• _Records shown_:
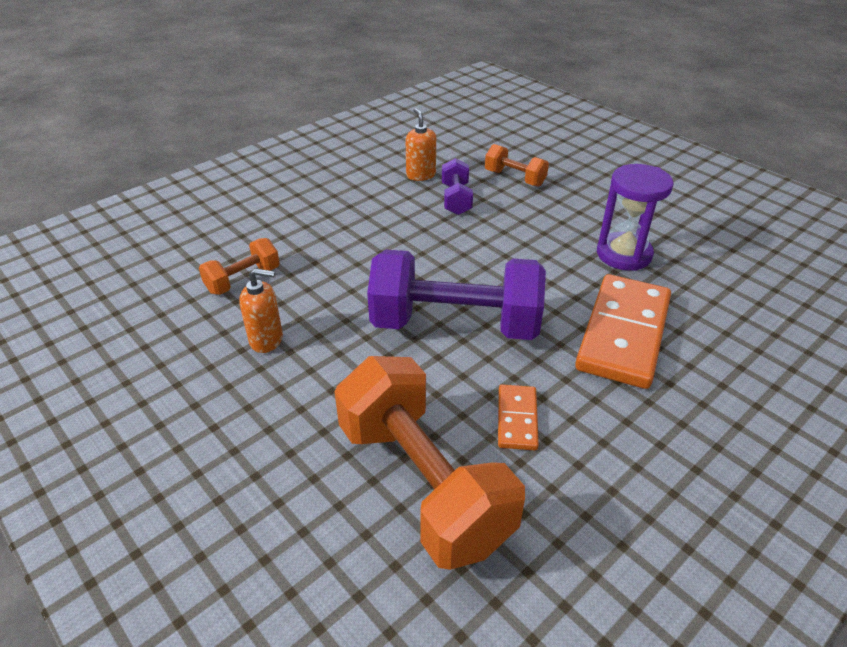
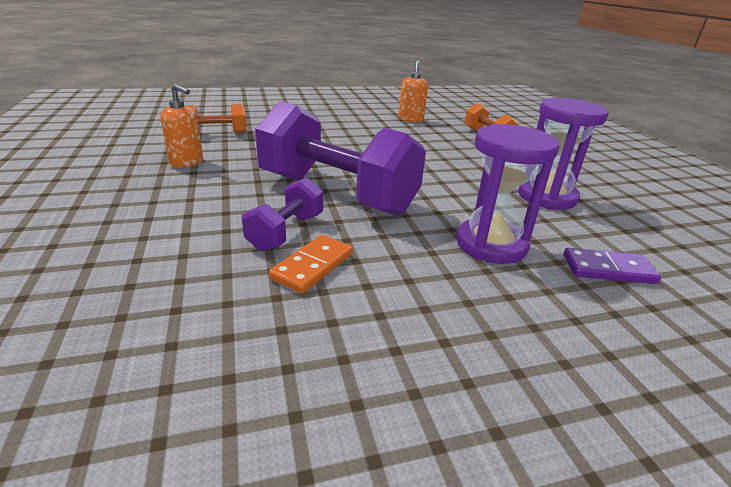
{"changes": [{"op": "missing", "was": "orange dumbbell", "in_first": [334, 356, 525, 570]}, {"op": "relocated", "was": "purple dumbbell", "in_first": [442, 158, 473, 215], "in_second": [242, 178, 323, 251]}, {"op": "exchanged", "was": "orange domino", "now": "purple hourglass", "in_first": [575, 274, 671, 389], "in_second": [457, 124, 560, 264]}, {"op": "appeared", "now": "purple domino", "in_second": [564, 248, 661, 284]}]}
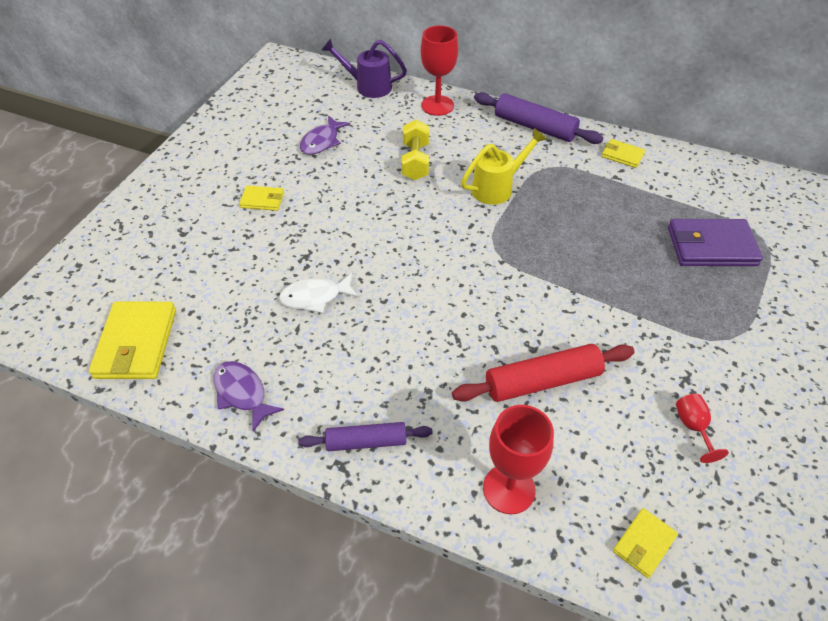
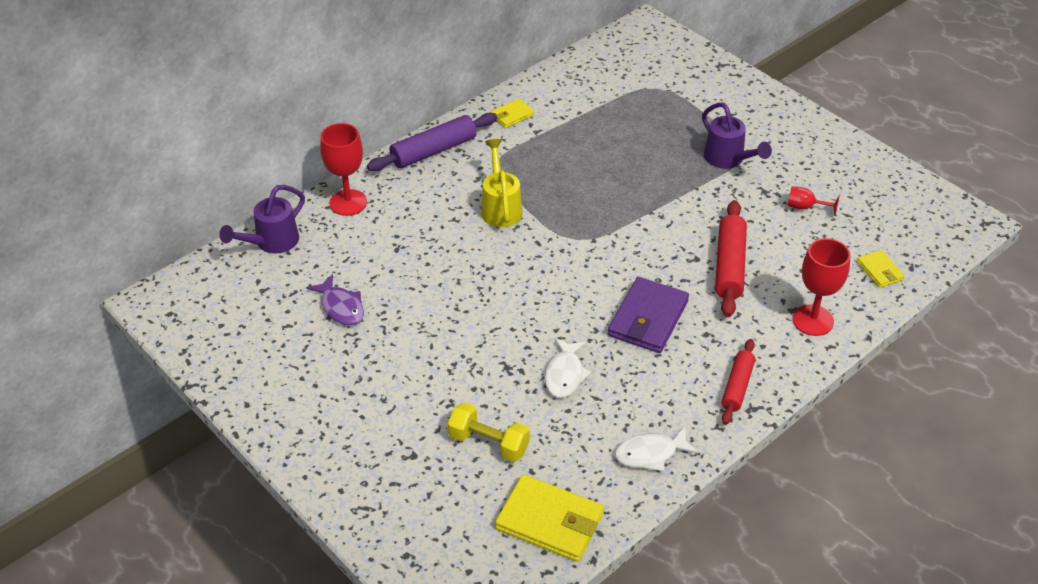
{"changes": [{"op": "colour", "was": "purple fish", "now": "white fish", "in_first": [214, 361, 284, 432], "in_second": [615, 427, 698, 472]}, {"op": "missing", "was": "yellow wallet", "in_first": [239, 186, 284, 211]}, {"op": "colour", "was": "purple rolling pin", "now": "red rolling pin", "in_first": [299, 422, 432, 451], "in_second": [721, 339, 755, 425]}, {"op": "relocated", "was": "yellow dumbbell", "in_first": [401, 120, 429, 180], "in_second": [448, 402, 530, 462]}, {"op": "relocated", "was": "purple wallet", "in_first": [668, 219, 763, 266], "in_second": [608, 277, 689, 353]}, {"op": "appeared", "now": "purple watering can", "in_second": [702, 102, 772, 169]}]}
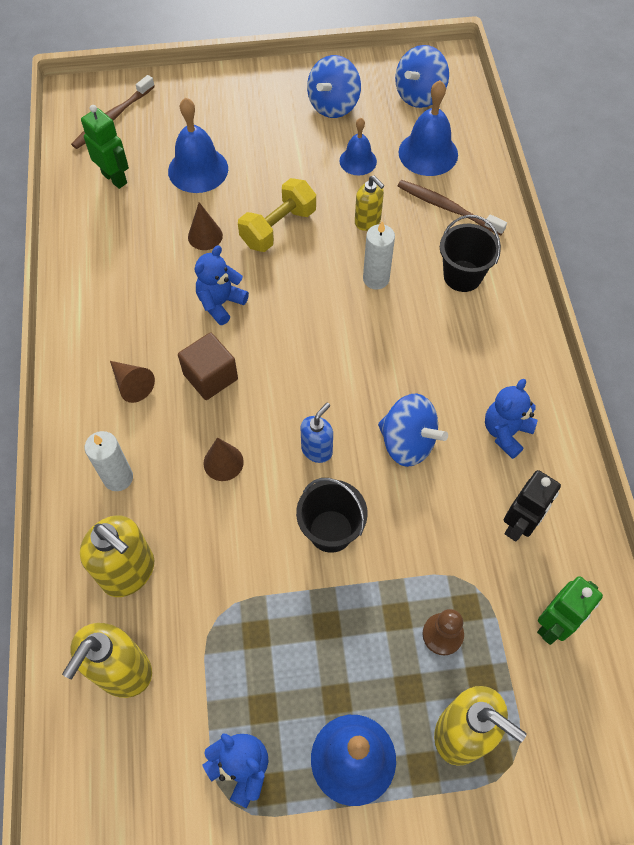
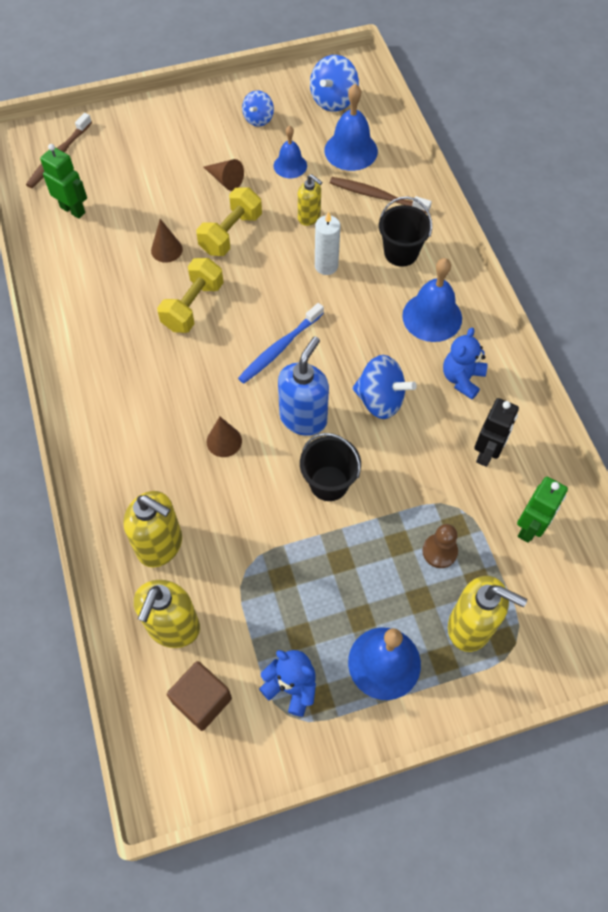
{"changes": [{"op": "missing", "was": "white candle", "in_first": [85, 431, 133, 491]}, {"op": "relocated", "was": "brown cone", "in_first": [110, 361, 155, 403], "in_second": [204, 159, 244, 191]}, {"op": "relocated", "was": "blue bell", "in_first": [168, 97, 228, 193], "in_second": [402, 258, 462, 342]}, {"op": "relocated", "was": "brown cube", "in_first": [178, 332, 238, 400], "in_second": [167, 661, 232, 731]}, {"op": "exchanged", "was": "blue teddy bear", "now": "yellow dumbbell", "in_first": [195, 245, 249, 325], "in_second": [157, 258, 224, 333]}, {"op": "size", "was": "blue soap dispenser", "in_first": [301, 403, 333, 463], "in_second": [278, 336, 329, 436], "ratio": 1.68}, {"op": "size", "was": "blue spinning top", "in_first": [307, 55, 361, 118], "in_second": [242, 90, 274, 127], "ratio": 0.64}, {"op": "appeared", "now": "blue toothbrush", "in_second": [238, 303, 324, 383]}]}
...
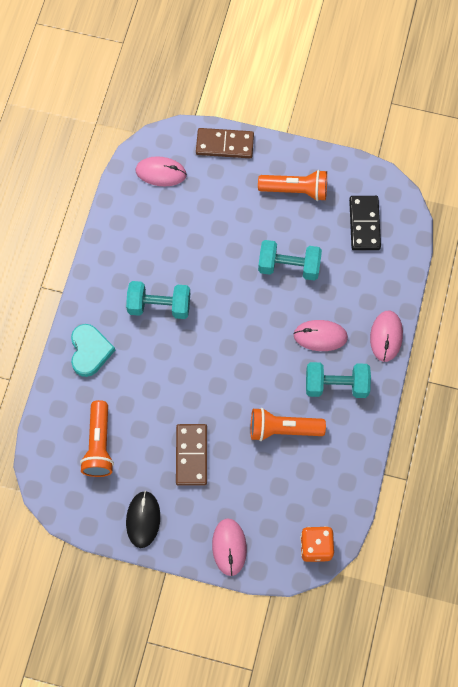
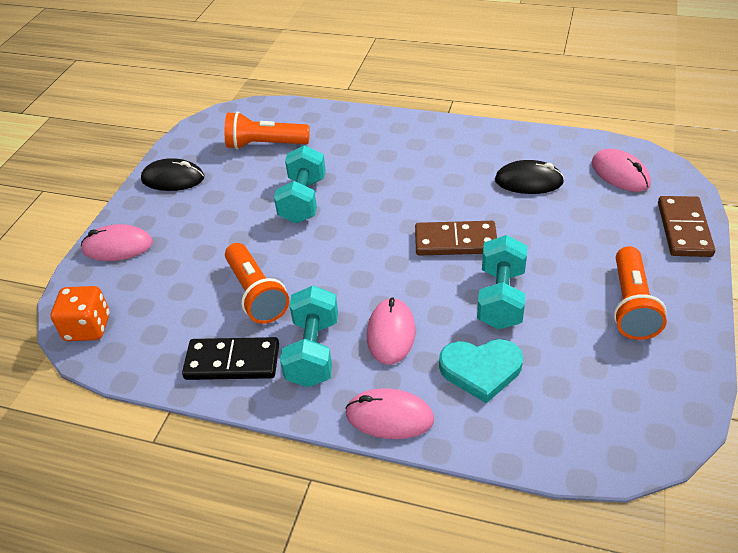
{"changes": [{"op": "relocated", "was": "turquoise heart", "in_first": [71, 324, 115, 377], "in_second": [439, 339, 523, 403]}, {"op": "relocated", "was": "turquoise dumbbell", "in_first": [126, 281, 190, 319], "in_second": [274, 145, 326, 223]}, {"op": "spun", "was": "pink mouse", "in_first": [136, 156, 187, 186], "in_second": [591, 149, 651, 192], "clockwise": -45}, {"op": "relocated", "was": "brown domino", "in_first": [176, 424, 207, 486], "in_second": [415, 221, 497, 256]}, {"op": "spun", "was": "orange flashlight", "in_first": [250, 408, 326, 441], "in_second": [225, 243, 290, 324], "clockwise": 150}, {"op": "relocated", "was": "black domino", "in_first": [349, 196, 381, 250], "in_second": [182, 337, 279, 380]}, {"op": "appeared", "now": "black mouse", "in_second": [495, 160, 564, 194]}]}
--
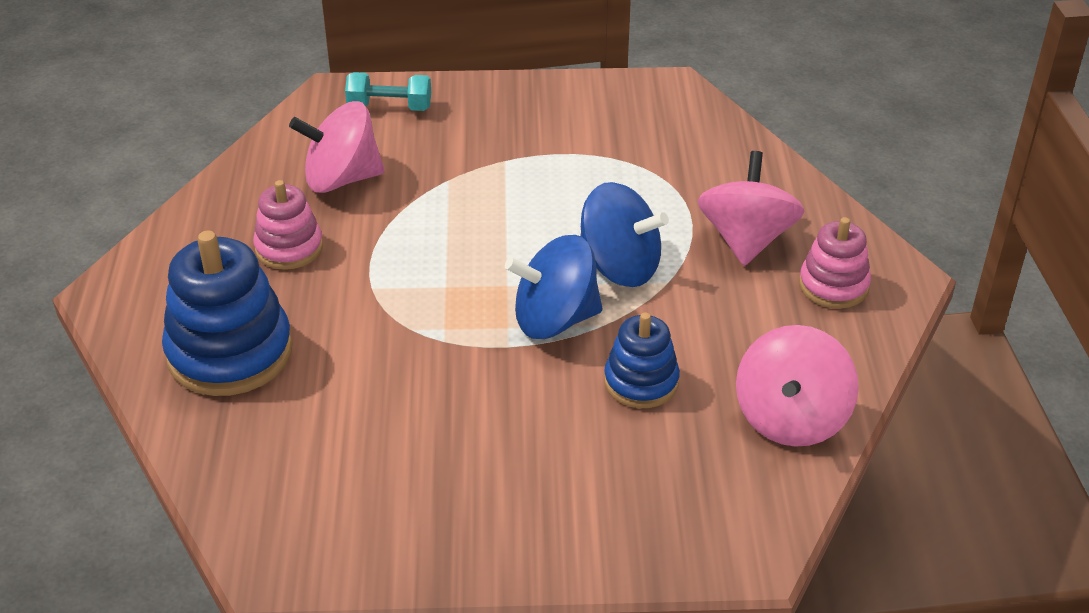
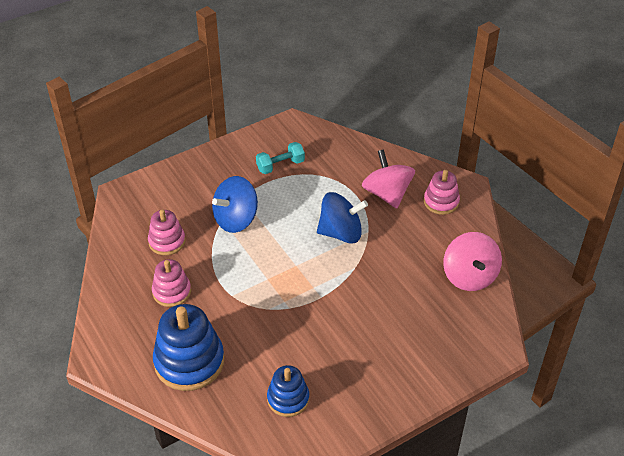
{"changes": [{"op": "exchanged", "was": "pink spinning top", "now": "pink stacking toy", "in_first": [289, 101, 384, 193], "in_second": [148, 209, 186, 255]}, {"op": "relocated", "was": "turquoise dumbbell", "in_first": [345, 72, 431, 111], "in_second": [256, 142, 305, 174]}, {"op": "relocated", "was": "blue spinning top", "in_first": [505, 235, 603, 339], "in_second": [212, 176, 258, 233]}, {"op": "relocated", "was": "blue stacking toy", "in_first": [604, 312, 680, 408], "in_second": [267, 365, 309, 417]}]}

• _What is required_: Read the listing line by line, and copy each line in which the word "domino" is found.

• _Task response_:
{"changes": [{"op": "missing", "was": "orange dumbbell", "in_first": [334, 356, 525, 570]}, {"op": "relocated", "was": "purple dumbbell", "in_first": [442, 158, 473, 215], "in_second": [242, 178, 323, 251]}, {"op": "exchanged", "was": "orange domino", "now": "purple hourglass", "in_first": [575, 274, 671, 389], "in_second": [457, 124, 560, 264]}, {"op": "appeared", "now": "purple domino", "in_second": [564, 248, 661, 284]}]}
{"changes": [{"op": "relocated", "was": "turquoise heart", "in_first": [71, 324, 115, 377], "in_second": [439, 339, 523, 403]}, {"op": "relocated", "was": "turquoise dumbbell", "in_first": [126, 281, 190, 319], "in_second": [274, 145, 326, 223]}, {"op": "spun", "was": "pink mouse", "in_first": [136, 156, 187, 186], "in_second": [591, 149, 651, 192], "clockwise": -45}, {"op": "relocated", "was": "brown domino", "in_first": [176, 424, 207, 486], "in_second": [415, 221, 497, 256]}, {"op": "spun", "was": "orange flashlight", "in_first": [250, 408, 326, 441], "in_second": [225, 243, 290, 324], "clockwise": 150}, {"op": "relocated", "was": "black domino", "in_first": [349, 196, 381, 250], "in_second": [182, 337, 279, 380]}, {"op": "appeared", "now": "black mouse", "in_second": [495, 160, 564, 194]}]}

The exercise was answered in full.